- [WORK TO BE COMPLETED]: Only the pictures are to be left out, and the rest of the entries should be reproduced exactly.

***** RECORDS PROVIDED *****

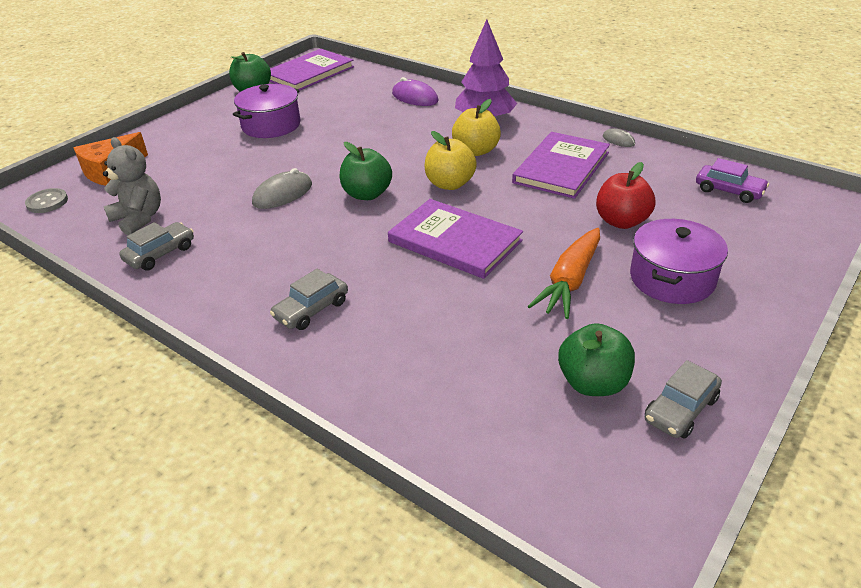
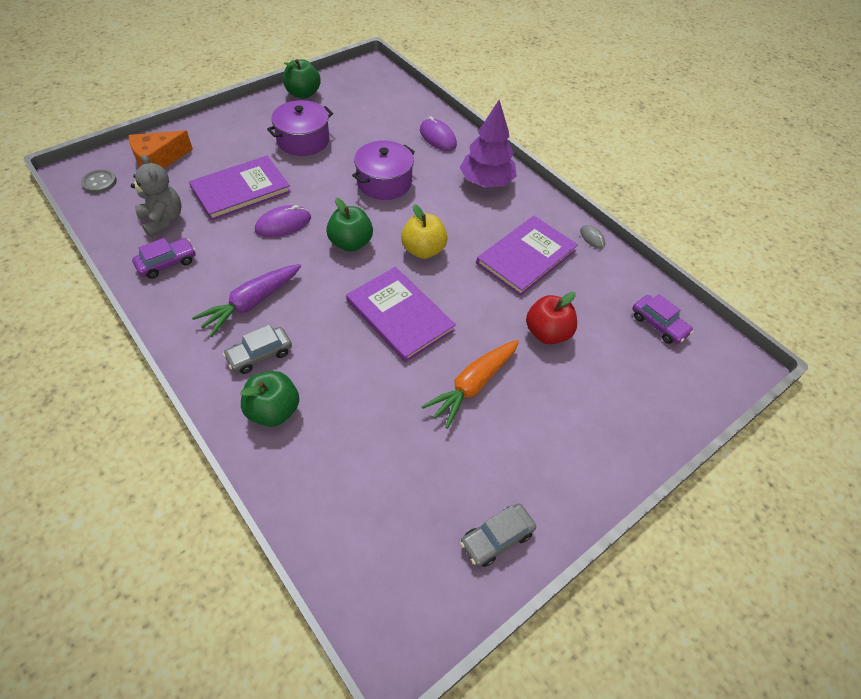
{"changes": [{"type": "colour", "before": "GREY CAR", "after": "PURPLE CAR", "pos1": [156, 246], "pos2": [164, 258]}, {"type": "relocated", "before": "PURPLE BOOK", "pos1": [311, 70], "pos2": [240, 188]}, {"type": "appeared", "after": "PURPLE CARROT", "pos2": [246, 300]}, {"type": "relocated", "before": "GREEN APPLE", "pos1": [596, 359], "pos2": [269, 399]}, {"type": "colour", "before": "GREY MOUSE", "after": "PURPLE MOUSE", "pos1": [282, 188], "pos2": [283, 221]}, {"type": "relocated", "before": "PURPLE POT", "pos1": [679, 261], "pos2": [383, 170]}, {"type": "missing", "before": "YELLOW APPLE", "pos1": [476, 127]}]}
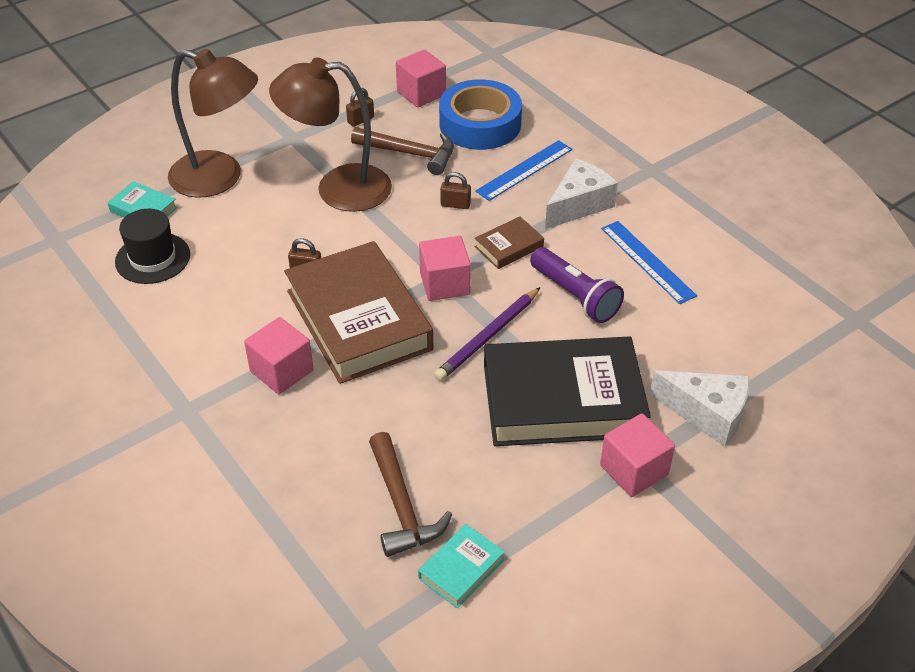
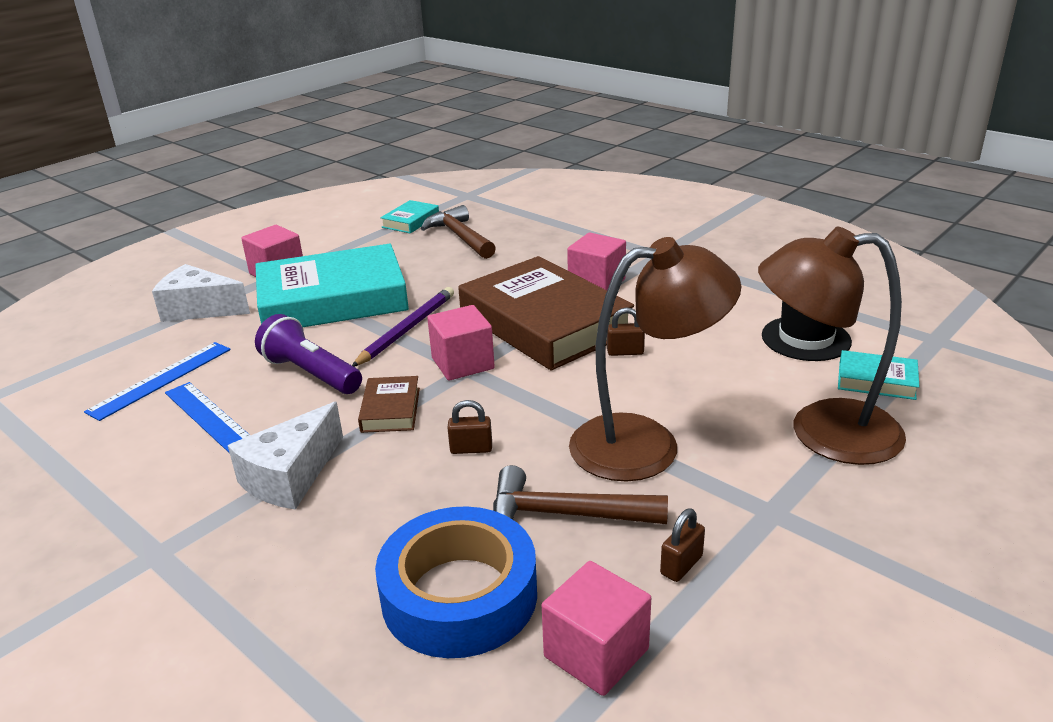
{"changes": [{"type": "relocated", "before": "BLUE RULER", "pos1": [523, 170], "pos2": [157, 381]}, {"type": "colour", "before": "BLACK BOOK", "after": "TURQUOISE BOOK", "pos1": [567, 391], "pos2": [332, 285]}, {"type": "spun", "before": "BROWN BOOK", "pos1": [509, 242], "pos2": [389, 404], "turn": -45}]}
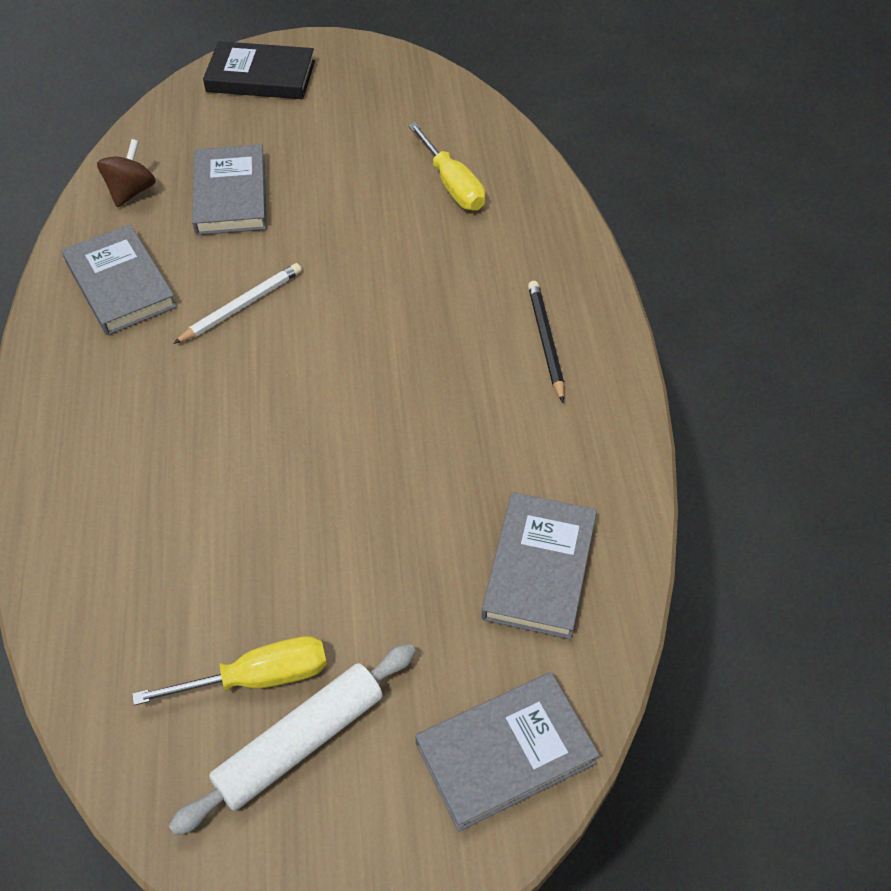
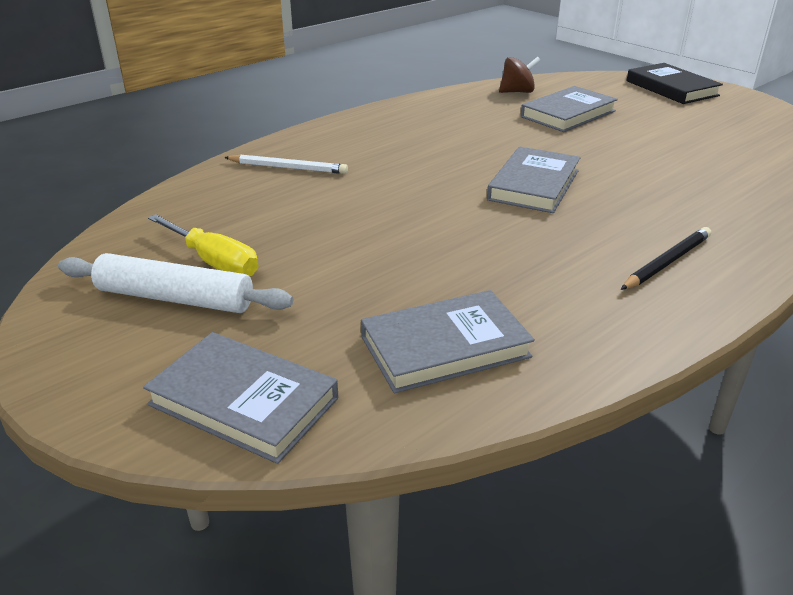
{"changes": [{"type": "relocated", "before": "WHITE PENCIL", "pos1": [237, 303], "pos2": [286, 164]}, {"type": "relocated", "before": "GREY BOOK", "pos1": [119, 279], "pos2": [534, 180]}, {"type": "missing", "before": "YELLOW SCREWDRIVER", "pos1": [447, 166]}]}
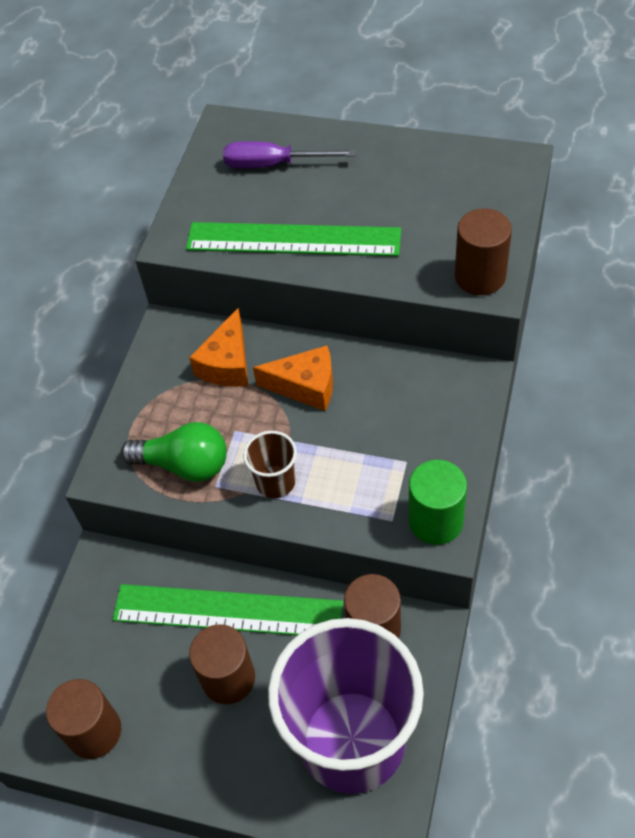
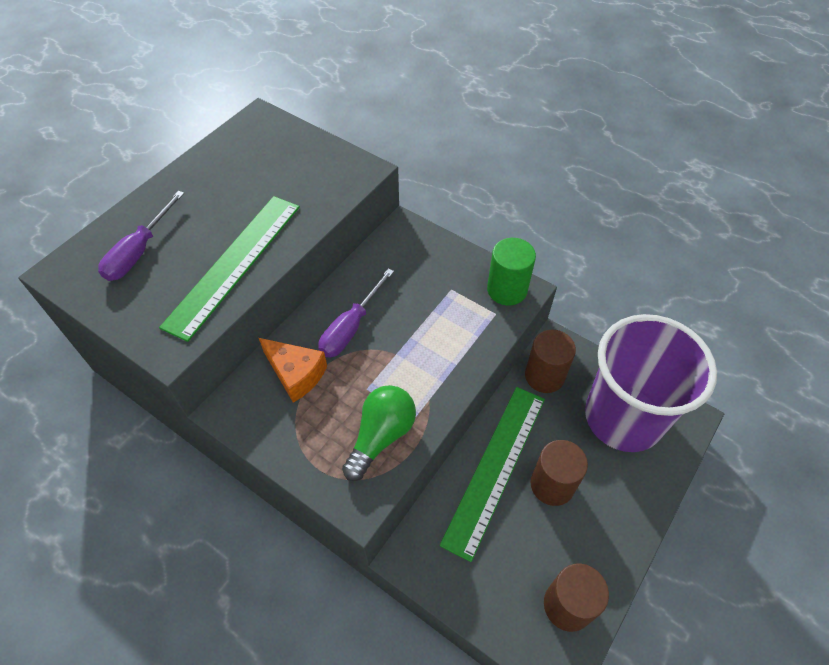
{"changes": [{"type": "exchanged", "before": "ORANGE CHEESE", "after": "PURPLE SCREWDRIVER", "pos1": [293, 378], "pos2": [356, 313]}, {"type": "missing", "before": "BROWN CUP", "pos1": [270, 464]}, {"type": "missing", "before": "BROWN CYLINDER", "pos1": [483, 251]}]}
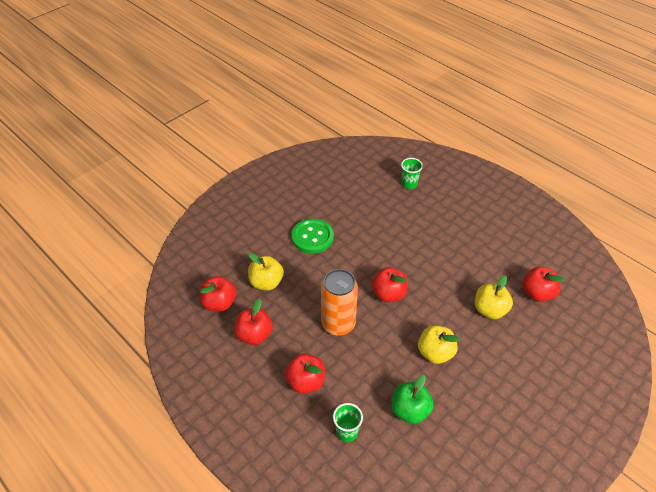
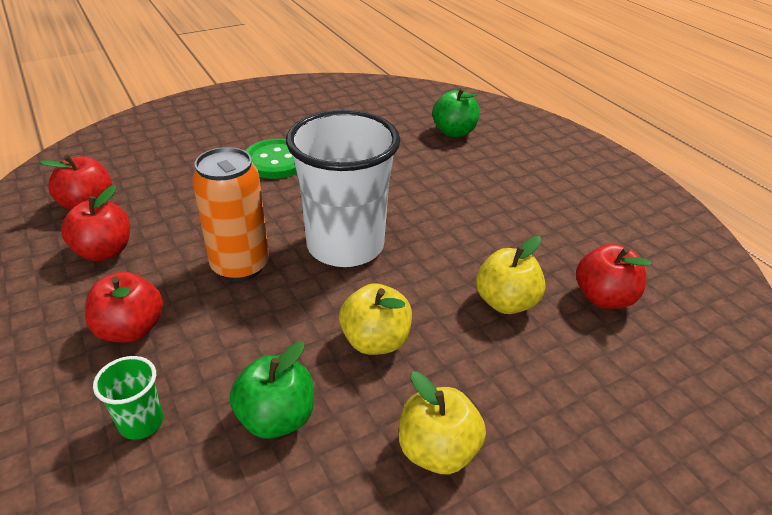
{"changes": [{"type": "exchanged", "before": "RED APPLE", "after": "WHITE CUP", "pos1": [390, 284], "pos2": [343, 188]}, {"type": "relocated", "before": "YELLOW APPLE", "pos1": [266, 271], "pos2": [442, 423]}, {"type": "exchanged", "before": "GREEN CUP", "after": "GREEN APPLE", "pos1": [412, 173], "pos2": [456, 112]}]}
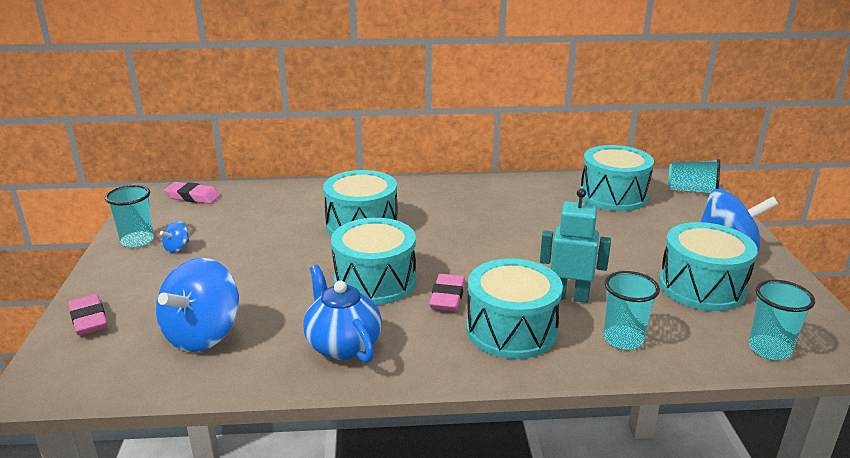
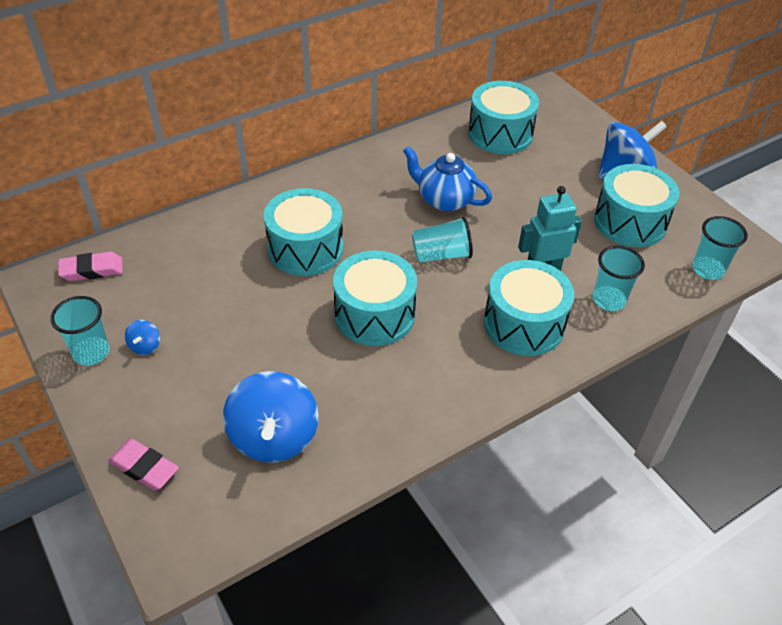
{"changes": [{"type": "relocated", "before": "BLUE TEAPOT", "pos1": [342, 314], "pos2": [447, 178]}, {"type": "relocated", "before": "TURQUOISE CUP", "pos1": [694, 176], "pos2": [442, 239]}, {"type": "missing", "before": "PINK ERASER", "pos1": [447, 292]}]}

*****

- [EXERCISE ANSWER]:
{"changes": [{"type": "colour", "before": "GREY CAR", "after": "PURPLE CAR", "pos1": [156, 246], "pos2": [164, 258]}, {"type": "relocated", "before": "PURPLE BOOK", "pos1": [311, 70], "pos2": [240, 188]}, {"type": "appeared", "after": "PURPLE CARROT", "pos2": [246, 300]}, {"type": "relocated", "before": "GREEN APPLE", "pos1": [596, 359], "pos2": [269, 399]}, {"type": "colour", "before": "GREY MOUSE", "after": "PURPLE MOUSE", "pos1": [282, 188], "pos2": [283, 221]}, {"type": "relocated", "before": "PURPLE POT", "pos1": [679, 261], "pos2": [383, 170]}, {"type": "missing", "before": "YELLOW APPLE", "pos1": [476, 127]}]}
{"changes": [{"type": "relocated", "before": "BLUE RULER", "pos1": [523, 170], "pos2": [157, 381]}, {"type": "colour", "before": "BLACK BOOK", "after": "TURQUOISE BOOK", "pos1": [567, 391], "pos2": [332, 285]}, {"type": "spun", "before": "BROWN BOOK", "pos1": [509, 242], "pos2": [389, 404], "turn": -45}]}
{"changes": [{"type": "relocated", "before": "WHITE PENCIL", "pos1": [237, 303], "pos2": [286, 164]}, {"type": "relocated", "before": "GREY BOOK", "pos1": [119, 279], "pos2": [534, 180]}, {"type": "missing", "before": "YELLOW SCREWDRIVER", "pos1": [447, 166]}]}
{"changes": [{"type": "exchanged", "before": "ORANGE CHEESE", "after": "PURPLE SCREWDRIVER", "pos1": [293, 378], "pos2": [356, 313]}, {"type": "missing", "before": "BROWN CUP", "pos1": [270, 464]}, {"type": "missing", "before": "BROWN CYLINDER", "pos1": [483, 251]}]}
{"changes": [{"type": "exchanged", "before": "RED APPLE", "after": "WHITE CUP", "pos1": [390, 284], "pos2": [343, 188]}, {"type": "relocated", "before": "YELLOW APPLE", "pos1": [266, 271], "pos2": [442, 423]}, {"type": "exchanged", "before": "GREEN CUP", "after": "GREEN APPLE", "pos1": [412, 173], "pos2": [456, 112]}]}
{"changes": [{"type": "relocated", "before": "BLUE TEAPOT", "pos1": [342, 314], "pos2": [447, 178]}, {"type": "relocated", "before": "TURQUOISE CUP", "pos1": [694, 176], "pos2": [442, 239]}, {"type": "missing", "before": "PINK ERASER", "pos1": [447, 292]}]}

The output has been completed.